------ MATERIAL SHOWN ------

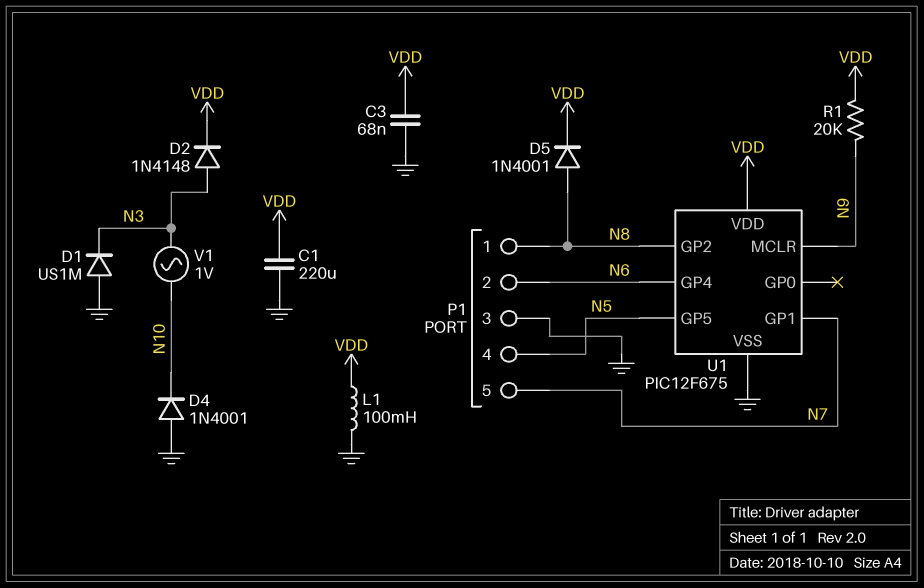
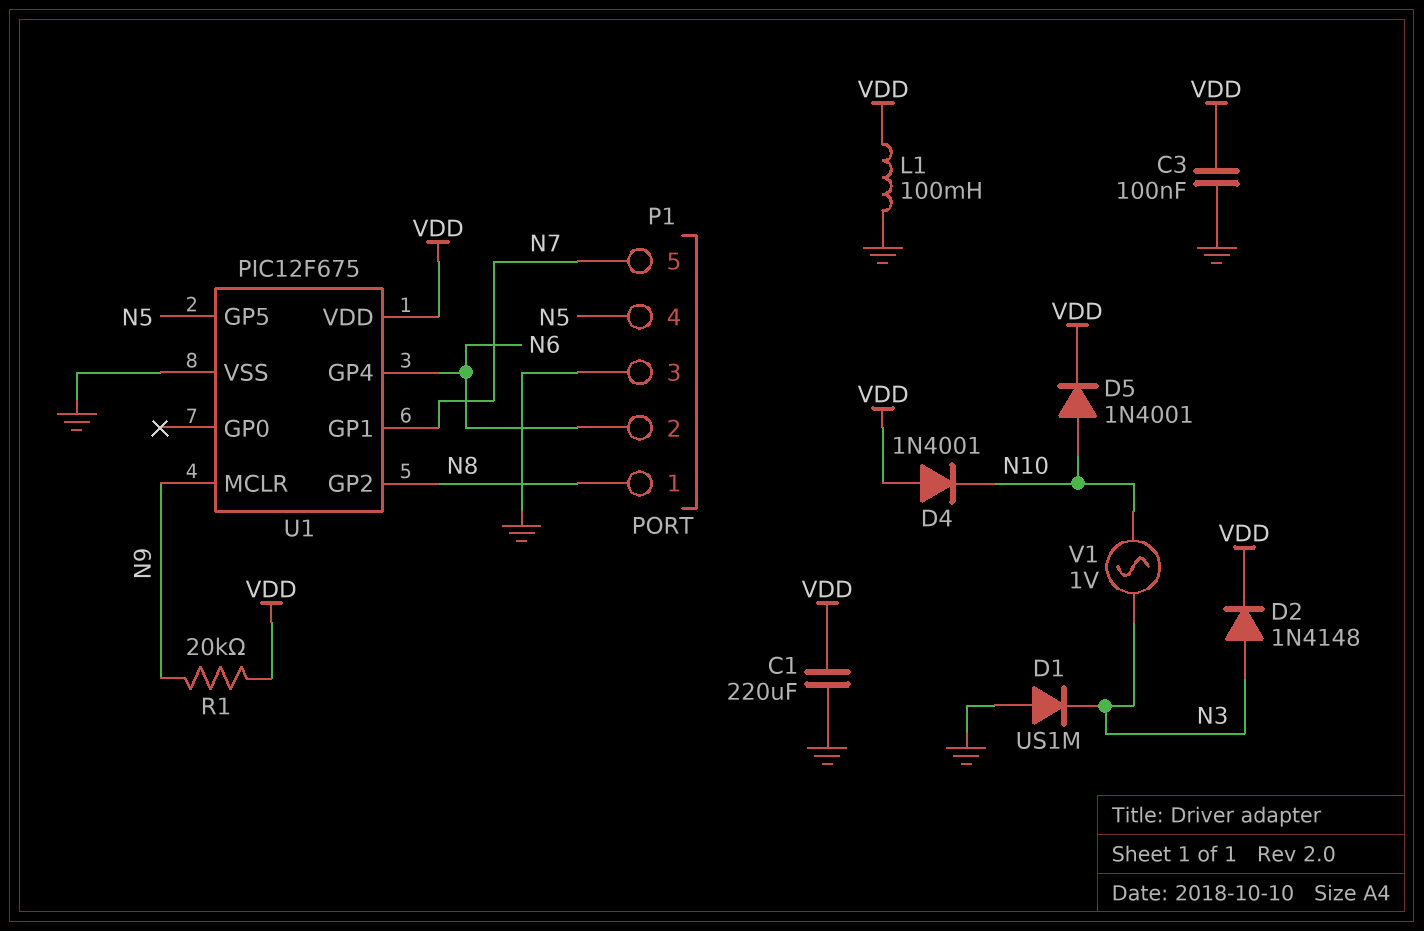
C3: 68nF (GND, VDD) -> 100nF (GND, VDD)
D4: diode 1N4001 (A GND, K N10) -> diode 1N4001 (A VDD, K N10)
D5: diode 1N4001 (A N8, K VDD) -> diode 1N4001 (A N10, K VDD)

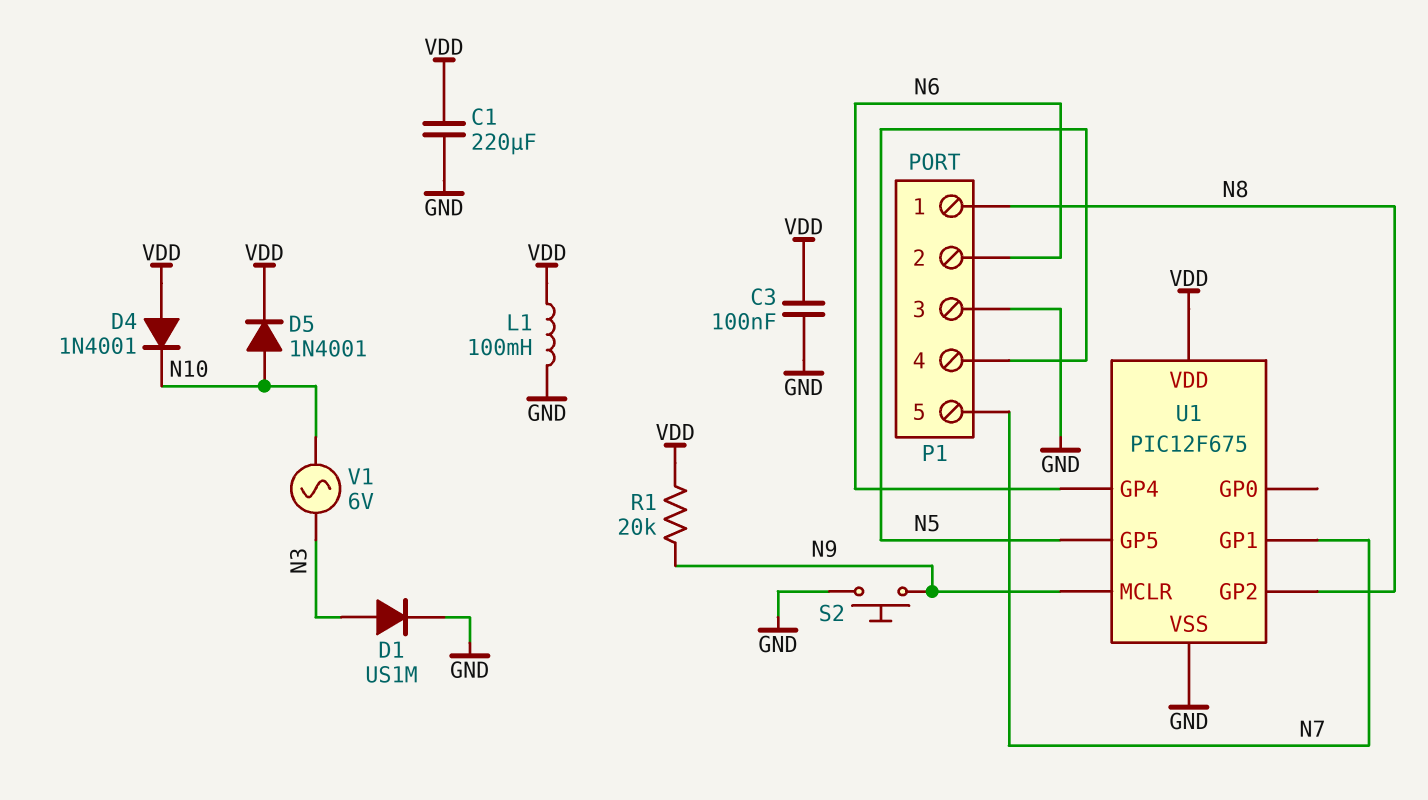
D1: diode US1M (A GND, K N3) -> diode US1M (A N3, K GND)
D2: diode 1N4148 (A N3, K VDD) -> none
S2: none -> button (GND, N9)
V1: AC 1V (N3, N10) -> AC 6V (N3, N10)

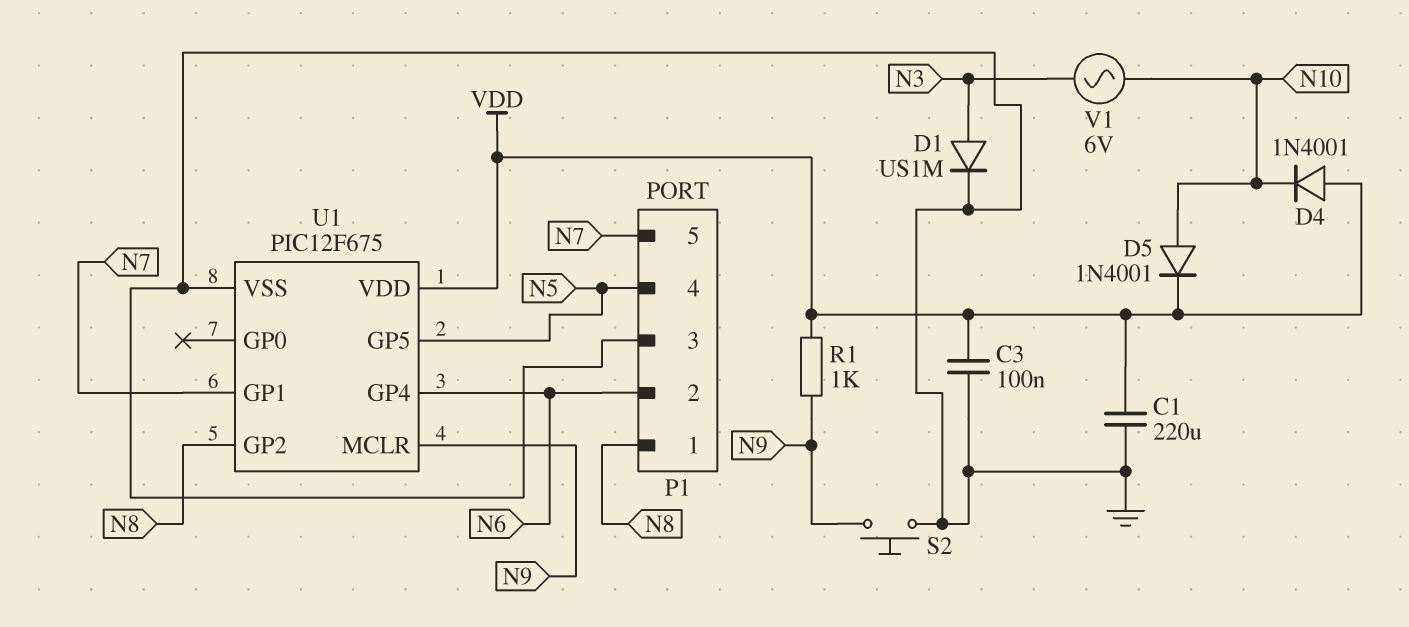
L1: 100mH (GND, VDD) -> none
R1: 20k (N9, VDD) -> 1k (N9, VDD)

------

_INSTRUCTIONS TO FOLLOW:_
Report each line of the material in which the string "none" occurs.

_TASK RESPONSE:_
D2: diode 1N4148 (A N3, K VDD) -> none
S2: none -> button (GND, N9)
L1: 100mH (GND, VDD) -> none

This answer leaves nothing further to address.